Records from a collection
———
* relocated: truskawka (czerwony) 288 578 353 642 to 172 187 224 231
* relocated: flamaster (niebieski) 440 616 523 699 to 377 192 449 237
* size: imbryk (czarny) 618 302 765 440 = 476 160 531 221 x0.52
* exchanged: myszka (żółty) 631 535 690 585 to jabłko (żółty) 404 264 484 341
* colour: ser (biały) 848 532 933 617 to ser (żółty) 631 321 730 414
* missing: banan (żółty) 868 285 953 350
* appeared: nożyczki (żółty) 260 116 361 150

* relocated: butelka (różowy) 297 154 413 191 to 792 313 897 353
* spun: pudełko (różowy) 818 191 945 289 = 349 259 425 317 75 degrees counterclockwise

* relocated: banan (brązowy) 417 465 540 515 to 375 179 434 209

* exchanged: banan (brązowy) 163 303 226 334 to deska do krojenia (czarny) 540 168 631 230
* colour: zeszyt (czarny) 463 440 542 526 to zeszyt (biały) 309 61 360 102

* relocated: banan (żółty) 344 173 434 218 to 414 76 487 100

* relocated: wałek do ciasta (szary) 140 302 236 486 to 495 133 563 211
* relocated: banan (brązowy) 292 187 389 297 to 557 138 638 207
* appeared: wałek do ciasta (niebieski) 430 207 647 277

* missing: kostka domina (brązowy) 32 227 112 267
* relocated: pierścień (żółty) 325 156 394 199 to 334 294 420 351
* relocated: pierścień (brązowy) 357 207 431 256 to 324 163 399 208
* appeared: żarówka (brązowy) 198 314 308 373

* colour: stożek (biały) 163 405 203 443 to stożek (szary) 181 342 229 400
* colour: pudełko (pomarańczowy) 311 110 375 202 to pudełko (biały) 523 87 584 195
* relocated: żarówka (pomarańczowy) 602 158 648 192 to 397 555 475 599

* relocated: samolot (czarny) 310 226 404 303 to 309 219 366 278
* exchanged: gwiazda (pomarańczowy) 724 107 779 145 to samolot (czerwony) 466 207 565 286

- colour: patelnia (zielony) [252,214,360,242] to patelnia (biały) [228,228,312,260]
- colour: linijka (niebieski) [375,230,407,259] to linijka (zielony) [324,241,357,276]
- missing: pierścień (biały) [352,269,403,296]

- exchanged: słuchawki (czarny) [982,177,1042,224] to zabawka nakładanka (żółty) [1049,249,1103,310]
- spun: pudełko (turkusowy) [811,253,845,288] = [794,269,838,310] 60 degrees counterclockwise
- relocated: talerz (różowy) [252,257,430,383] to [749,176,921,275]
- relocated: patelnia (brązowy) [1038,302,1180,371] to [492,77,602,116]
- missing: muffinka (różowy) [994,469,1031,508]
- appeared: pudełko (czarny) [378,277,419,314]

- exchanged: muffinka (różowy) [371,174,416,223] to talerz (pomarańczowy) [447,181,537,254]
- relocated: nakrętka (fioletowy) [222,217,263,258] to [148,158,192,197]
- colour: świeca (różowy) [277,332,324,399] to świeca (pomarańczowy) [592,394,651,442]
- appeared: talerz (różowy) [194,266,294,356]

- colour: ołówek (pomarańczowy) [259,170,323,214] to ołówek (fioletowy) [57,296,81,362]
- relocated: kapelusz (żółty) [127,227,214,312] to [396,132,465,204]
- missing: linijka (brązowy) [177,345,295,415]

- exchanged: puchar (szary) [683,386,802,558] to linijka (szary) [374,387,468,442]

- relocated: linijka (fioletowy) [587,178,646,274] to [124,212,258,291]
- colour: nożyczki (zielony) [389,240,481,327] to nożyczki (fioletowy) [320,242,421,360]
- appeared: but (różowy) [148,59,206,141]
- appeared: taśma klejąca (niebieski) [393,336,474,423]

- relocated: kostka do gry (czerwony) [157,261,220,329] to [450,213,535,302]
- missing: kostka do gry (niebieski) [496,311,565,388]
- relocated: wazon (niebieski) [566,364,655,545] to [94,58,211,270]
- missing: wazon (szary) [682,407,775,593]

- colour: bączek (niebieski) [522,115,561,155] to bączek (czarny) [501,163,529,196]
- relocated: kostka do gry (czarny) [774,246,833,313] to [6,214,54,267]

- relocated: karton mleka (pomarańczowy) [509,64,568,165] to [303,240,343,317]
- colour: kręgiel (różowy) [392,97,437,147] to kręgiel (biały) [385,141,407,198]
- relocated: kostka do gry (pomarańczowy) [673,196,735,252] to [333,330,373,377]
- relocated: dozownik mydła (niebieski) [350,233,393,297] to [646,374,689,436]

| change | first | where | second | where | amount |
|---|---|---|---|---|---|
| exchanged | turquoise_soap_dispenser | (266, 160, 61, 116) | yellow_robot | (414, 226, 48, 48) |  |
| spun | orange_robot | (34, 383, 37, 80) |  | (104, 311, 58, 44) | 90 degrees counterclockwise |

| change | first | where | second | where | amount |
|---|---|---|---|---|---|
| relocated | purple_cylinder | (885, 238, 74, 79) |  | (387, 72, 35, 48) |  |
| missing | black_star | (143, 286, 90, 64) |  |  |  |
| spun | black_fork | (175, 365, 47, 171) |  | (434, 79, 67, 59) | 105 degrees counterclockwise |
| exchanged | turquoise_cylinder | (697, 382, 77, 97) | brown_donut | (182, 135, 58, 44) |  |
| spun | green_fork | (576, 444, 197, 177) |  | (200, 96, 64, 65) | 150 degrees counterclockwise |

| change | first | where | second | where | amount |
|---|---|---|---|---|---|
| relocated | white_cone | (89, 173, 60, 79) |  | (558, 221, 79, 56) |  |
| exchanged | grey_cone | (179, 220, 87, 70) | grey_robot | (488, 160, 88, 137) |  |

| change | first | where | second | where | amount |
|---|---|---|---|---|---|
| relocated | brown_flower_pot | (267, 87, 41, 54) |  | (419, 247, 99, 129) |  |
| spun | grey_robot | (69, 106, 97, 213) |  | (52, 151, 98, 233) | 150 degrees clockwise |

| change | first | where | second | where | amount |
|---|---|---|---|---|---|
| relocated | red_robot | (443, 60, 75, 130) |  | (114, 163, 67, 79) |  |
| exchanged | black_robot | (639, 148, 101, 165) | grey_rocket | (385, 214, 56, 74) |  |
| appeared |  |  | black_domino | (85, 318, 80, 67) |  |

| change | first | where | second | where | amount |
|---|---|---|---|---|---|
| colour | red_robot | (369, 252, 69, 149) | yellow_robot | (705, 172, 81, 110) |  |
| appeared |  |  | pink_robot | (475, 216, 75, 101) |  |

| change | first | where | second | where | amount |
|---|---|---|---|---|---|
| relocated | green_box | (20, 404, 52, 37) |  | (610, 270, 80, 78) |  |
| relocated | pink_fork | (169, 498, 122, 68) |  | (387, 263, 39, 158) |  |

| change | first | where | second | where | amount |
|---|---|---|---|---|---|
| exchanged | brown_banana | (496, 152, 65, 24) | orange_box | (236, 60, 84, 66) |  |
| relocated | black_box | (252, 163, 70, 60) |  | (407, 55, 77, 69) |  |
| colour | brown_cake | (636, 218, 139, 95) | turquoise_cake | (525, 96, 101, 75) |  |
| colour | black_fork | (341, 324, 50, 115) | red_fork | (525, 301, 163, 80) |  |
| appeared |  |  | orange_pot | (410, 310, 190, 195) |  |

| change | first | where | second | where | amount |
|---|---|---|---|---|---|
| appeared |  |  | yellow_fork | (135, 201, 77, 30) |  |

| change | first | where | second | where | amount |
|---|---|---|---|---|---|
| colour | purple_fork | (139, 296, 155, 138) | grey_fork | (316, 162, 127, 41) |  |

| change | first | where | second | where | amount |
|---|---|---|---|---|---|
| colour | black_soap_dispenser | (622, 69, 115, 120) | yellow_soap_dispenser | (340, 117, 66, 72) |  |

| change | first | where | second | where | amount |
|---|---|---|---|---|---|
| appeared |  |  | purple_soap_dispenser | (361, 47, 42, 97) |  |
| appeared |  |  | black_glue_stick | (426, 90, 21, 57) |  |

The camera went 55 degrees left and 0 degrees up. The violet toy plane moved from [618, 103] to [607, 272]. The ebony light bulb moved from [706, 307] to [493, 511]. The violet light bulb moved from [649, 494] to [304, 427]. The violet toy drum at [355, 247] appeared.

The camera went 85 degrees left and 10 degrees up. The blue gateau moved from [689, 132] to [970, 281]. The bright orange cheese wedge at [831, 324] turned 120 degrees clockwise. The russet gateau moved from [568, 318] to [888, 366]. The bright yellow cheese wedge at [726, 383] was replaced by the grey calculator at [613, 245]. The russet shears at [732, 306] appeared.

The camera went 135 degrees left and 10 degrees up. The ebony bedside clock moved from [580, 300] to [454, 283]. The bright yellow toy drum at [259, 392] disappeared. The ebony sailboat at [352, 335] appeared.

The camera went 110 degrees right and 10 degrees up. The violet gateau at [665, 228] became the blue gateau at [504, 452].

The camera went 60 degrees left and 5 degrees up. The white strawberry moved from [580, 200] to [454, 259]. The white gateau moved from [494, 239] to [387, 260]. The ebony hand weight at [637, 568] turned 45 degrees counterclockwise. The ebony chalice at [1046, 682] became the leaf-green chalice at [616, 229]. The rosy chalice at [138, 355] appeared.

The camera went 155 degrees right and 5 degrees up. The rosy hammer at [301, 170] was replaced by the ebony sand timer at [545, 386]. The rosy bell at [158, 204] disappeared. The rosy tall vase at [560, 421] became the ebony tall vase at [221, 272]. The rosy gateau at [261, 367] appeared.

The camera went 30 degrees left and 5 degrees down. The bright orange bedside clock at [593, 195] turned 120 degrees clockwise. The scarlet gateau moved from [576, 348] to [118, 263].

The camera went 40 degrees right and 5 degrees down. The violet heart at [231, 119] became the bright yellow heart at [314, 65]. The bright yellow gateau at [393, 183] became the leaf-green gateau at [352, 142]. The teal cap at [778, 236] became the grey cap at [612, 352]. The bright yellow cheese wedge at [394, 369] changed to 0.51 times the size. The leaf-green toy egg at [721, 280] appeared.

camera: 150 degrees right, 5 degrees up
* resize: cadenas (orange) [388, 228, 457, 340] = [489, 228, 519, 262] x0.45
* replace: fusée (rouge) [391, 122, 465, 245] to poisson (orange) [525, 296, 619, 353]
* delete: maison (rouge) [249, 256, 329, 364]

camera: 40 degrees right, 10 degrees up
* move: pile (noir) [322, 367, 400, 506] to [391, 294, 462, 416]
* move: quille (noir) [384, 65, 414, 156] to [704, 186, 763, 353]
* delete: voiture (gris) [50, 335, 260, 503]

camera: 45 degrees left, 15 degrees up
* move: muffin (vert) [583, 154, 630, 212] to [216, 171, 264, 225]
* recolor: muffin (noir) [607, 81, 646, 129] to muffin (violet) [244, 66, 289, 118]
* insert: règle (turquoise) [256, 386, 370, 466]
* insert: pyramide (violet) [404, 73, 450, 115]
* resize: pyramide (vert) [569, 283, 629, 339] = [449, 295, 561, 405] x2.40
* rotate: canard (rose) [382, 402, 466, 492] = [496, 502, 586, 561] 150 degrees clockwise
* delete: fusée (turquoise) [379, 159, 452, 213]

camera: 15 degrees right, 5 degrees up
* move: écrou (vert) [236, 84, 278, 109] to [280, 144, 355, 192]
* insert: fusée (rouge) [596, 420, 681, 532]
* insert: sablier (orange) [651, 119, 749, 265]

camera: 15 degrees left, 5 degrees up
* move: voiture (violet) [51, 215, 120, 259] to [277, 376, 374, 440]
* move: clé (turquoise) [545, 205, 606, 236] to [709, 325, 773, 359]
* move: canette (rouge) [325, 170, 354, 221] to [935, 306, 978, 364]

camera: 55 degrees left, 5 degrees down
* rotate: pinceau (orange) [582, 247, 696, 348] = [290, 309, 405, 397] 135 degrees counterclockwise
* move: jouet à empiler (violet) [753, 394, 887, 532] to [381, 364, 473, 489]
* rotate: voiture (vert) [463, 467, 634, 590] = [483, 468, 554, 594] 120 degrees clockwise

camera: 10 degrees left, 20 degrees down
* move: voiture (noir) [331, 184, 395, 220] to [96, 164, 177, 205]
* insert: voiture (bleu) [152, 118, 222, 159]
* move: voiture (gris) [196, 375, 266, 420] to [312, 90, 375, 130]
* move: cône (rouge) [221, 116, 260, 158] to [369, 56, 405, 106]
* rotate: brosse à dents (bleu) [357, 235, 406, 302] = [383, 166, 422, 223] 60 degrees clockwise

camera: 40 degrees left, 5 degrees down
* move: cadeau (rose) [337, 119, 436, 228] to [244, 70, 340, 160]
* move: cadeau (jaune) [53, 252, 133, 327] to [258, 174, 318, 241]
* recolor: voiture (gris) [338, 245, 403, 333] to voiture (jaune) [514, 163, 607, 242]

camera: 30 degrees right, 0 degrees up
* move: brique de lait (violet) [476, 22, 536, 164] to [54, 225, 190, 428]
———
» Work item
Output only an exact transcription of the lines above from the one with "264 484 341" up to and including the one with "285 953 350".

» Expected output
* exchanged: myszka (żółty) 631 535 690 585 to jabłko (żółty) 404 264 484 341
* colour: ser (biały) 848 532 933 617 to ser (żółty) 631 321 730 414
* missing: banan (żółty) 868 285 953 350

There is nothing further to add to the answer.